• **The problem**
In the records below, switch each occurrence of "clockwise" to "counterclockwise" and reproduce the lines with everything else unchanged. Leave the pictures out of your answer.

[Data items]

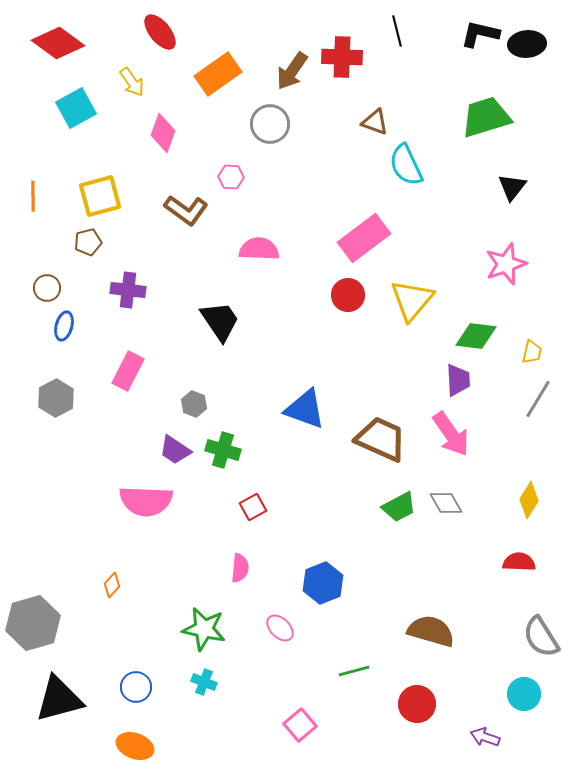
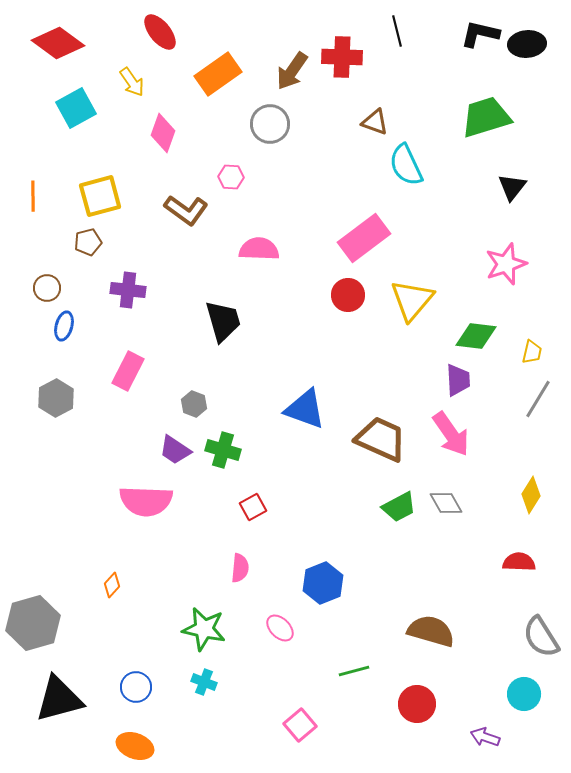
black trapezoid at (220, 321): moved 3 px right; rotated 18 degrees clockwise
yellow diamond at (529, 500): moved 2 px right, 5 px up
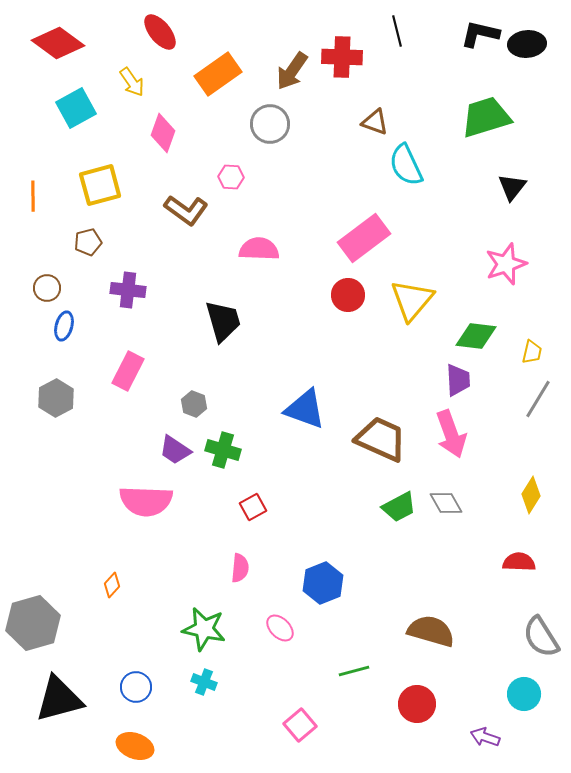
yellow square at (100, 196): moved 11 px up
pink arrow at (451, 434): rotated 15 degrees clockwise
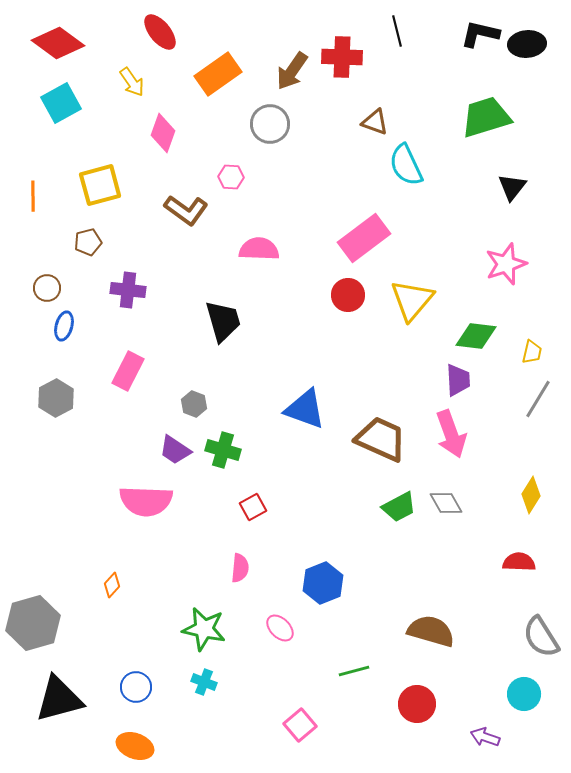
cyan square at (76, 108): moved 15 px left, 5 px up
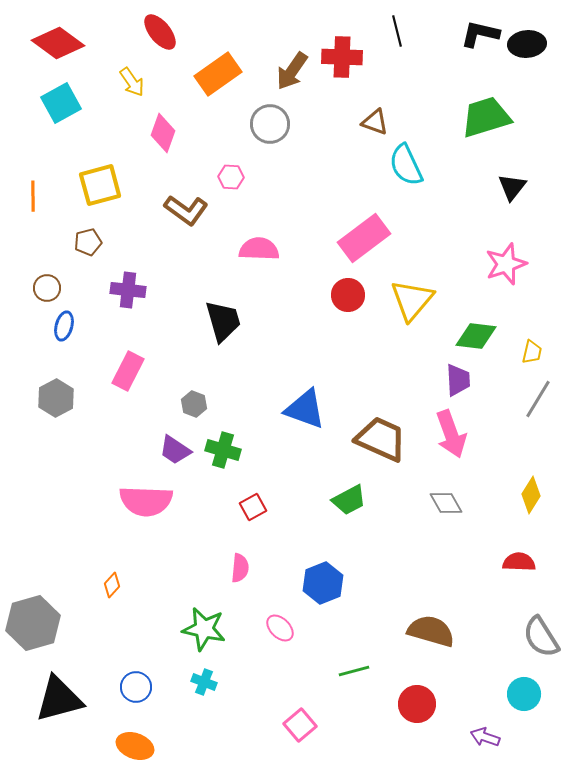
green trapezoid at (399, 507): moved 50 px left, 7 px up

• **Output**
black trapezoid at (220, 321): moved 3 px right; rotated 18 degrees counterclockwise
yellow diamond at (529, 500): moved 2 px right, 5 px up
yellow square at (100, 196): moved 11 px up
pink arrow at (451, 434): rotated 15 degrees counterclockwise
cyan square at (76, 108): moved 15 px left, 5 px up
green trapezoid at (399, 507): moved 50 px left, 7 px up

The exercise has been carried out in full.